▶ TASK DIRECTIONS
All lines from the one containing "C9: 470nF (-12V, GND) -> 470nF (GND, VRAW)" through the end of the data below are to be transcribed exactly. Leave out the rest.

▶ Excerpts from a dataset
★ ★ ★
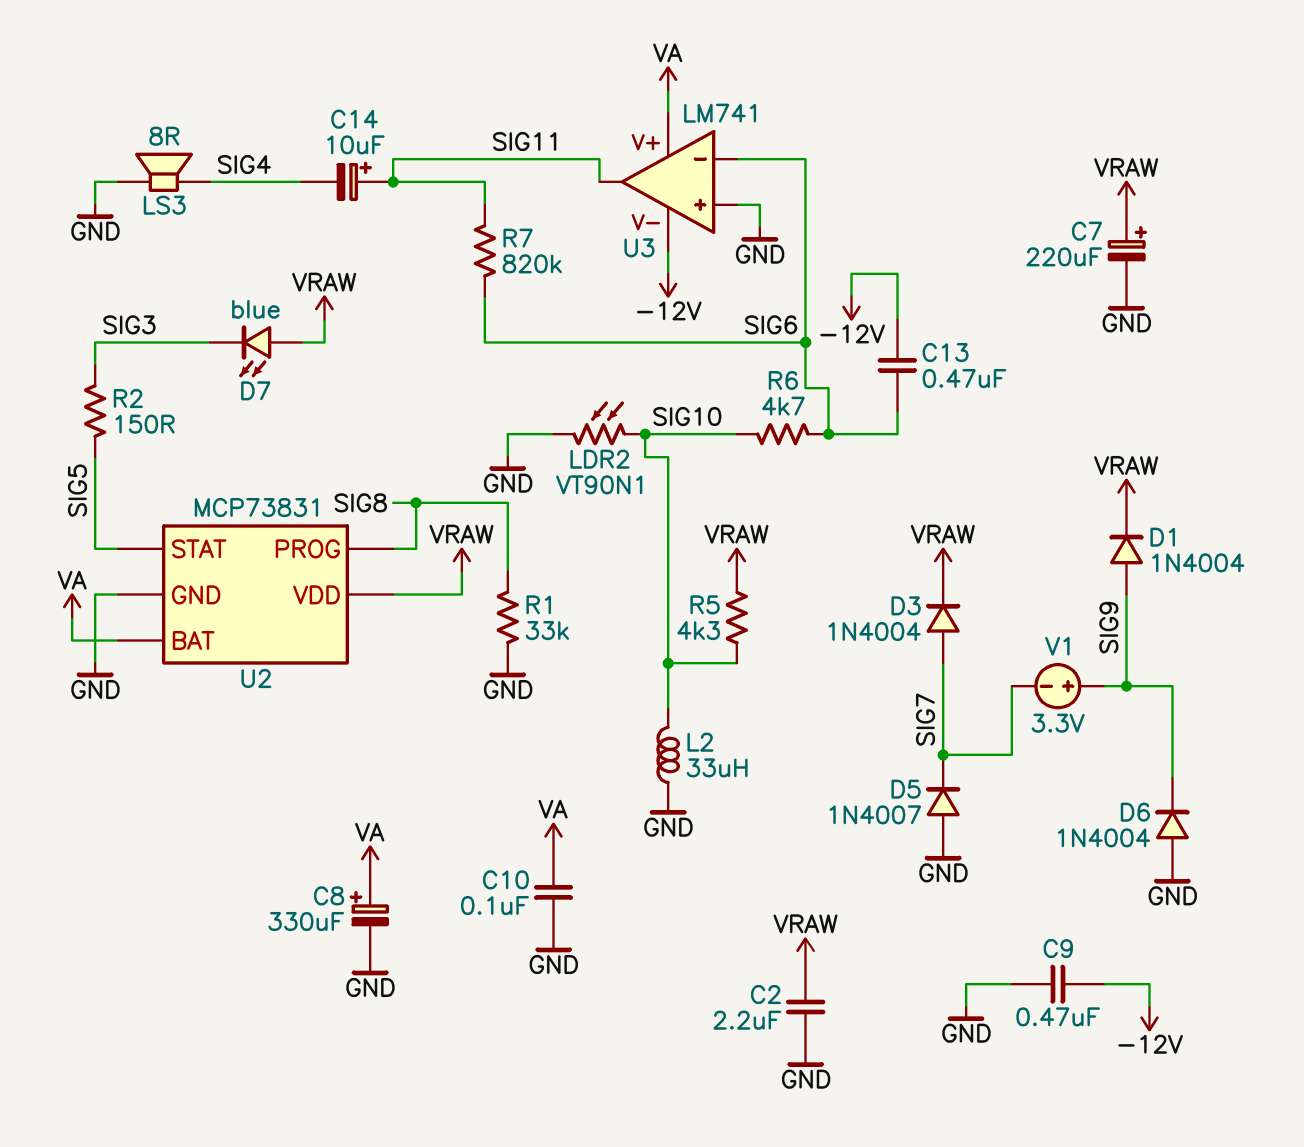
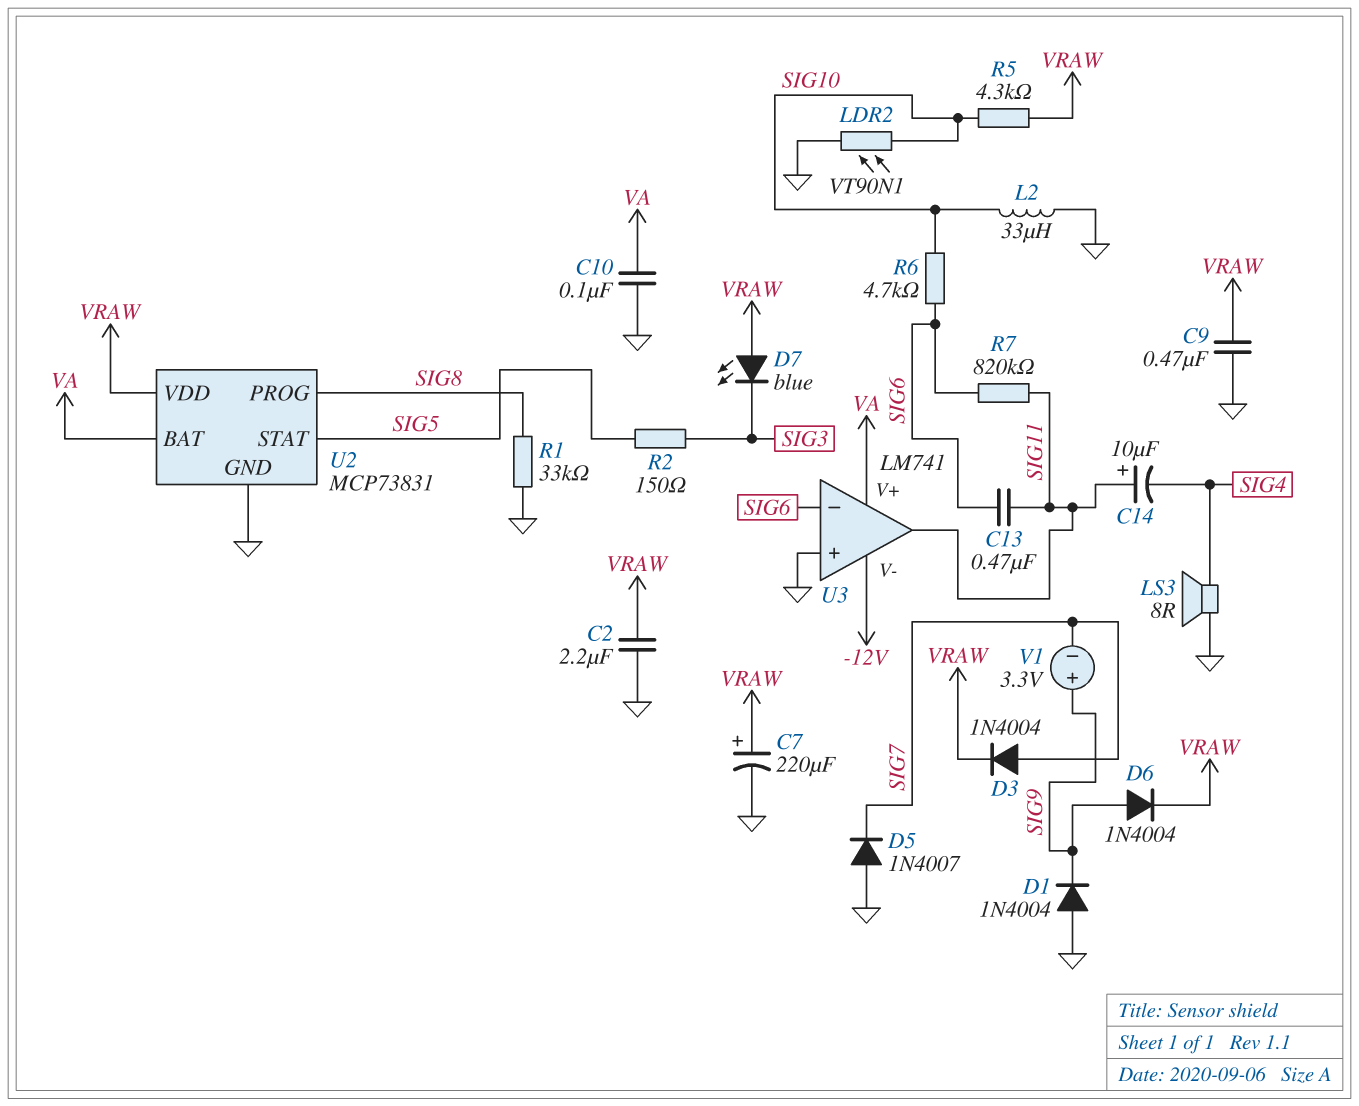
C8: 330uF (plus VA, minus GND) -> none
C9: 470nF (-12V, GND) -> 470nF (GND, VRAW)
C13: 470nF (-12V, SIG6) -> 470nF (SIG6, SIG11)
D1: diode 1N4004 (A SIG9, K VRAW) -> diode 1N4004 (A GND, K SIG9)
D6: diode 1N4004 (A GND, K SIG9) -> diode 1N4004 (A SIG9, K VRAW)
★ ★ ★
▶ WRITTEN SOLUTION
C9: 470nF (-12V, GND) -> 470nF (GND, VRAW)
C13: 470nF (-12V, SIG6) -> 470nF (SIG6, SIG11)
D1: diode 1N4004 (A SIG9, K VRAW) -> diode 1N4004 (A GND, K SIG9)
D6: diode 1N4004 (A GND, K SIG9) -> diode 1N4004 (A SIG9, K VRAW)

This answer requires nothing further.